## ABOUT THIS EXERCISE
Every record should be copied exactly, except that pictures are to be omitted.

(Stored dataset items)
■ ■ ■ ■

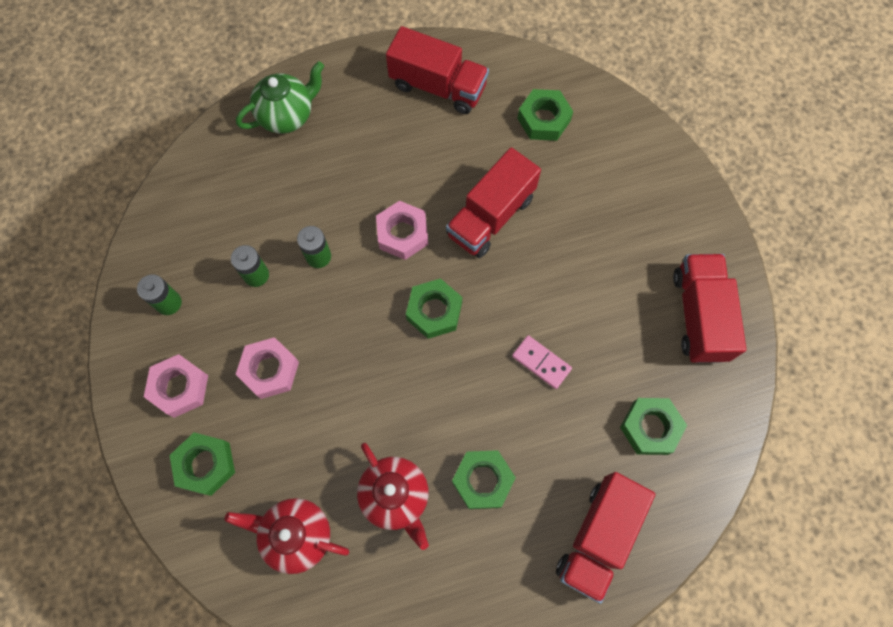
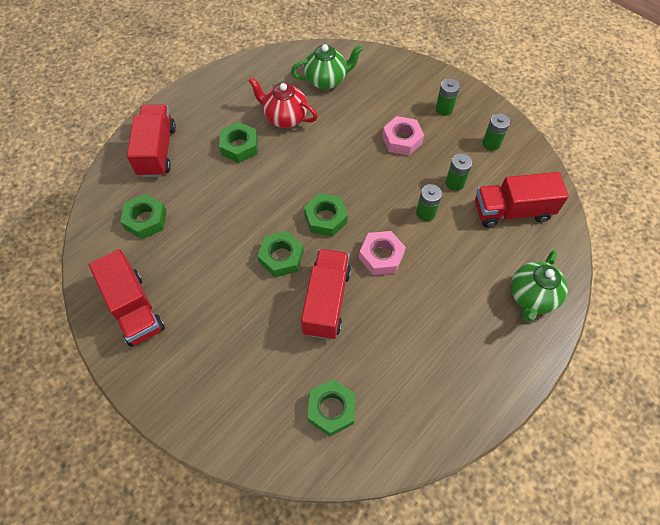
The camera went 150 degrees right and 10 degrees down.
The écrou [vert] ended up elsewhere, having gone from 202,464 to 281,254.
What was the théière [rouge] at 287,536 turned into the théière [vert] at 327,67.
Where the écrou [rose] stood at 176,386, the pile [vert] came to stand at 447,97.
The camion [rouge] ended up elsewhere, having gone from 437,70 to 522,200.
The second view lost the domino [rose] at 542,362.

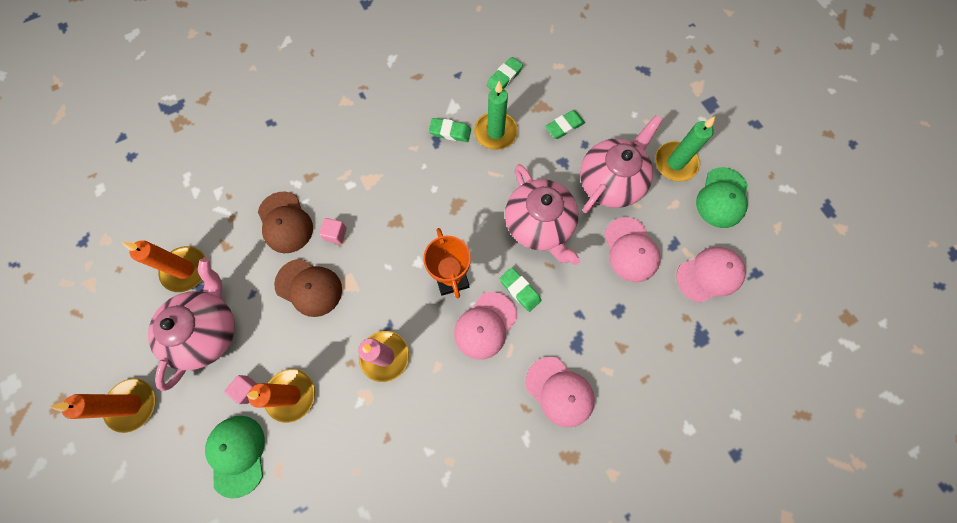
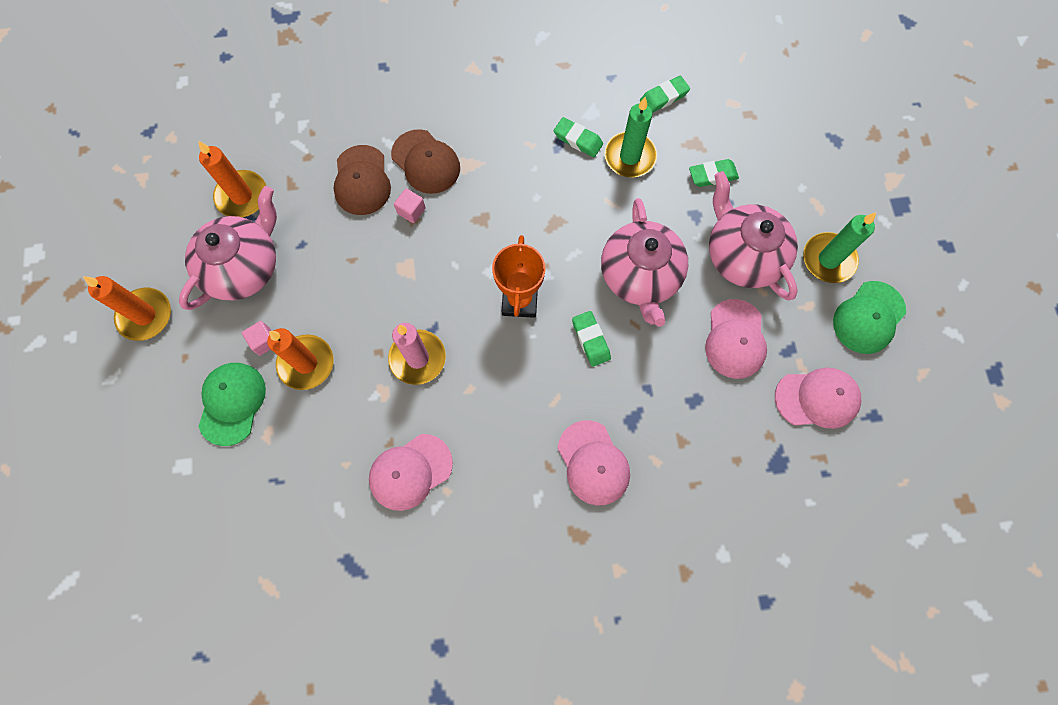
The camera went 20 degrees right and 0 degrees up.
The casquette [rose] ended up elsewhere, having gone from 485,326 to 411,472.
The casquette [marron] ended up elsewhere, having gone from 308,288 to 425,161.
The théière [rose] at 621,164 ended up facing another way, 90 degrees counterclockwise from before.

■ ■ ■ ■

## ANSWER TO THIS TASK
The camera went 150 degrees right and 10 degrees down.
The écrou [vert] ended up elsewhere, having gone from 202,464 to 281,254.
What was the théière [rouge] at 287,536 turned into the théière [vert] at 327,67.
Where the écrou [rose] stood at 176,386, the pile [vert] came to stand at 447,97.
The camion [rouge] ended up elsewhere, having gone from 437,70 to 522,200.
The second view lost the domino [rose] at 542,362.

The camera went 20 degrees right and 0 degrees up.
The casquette [rose] ended up elsewhere, having gone from 485,326 to 411,472.
The casquette [marron] ended up elsewhere, having gone from 308,288 to 425,161.
The théière [rose] at 621,164 ended up facing another way, 90 degrees counterclockwise from before.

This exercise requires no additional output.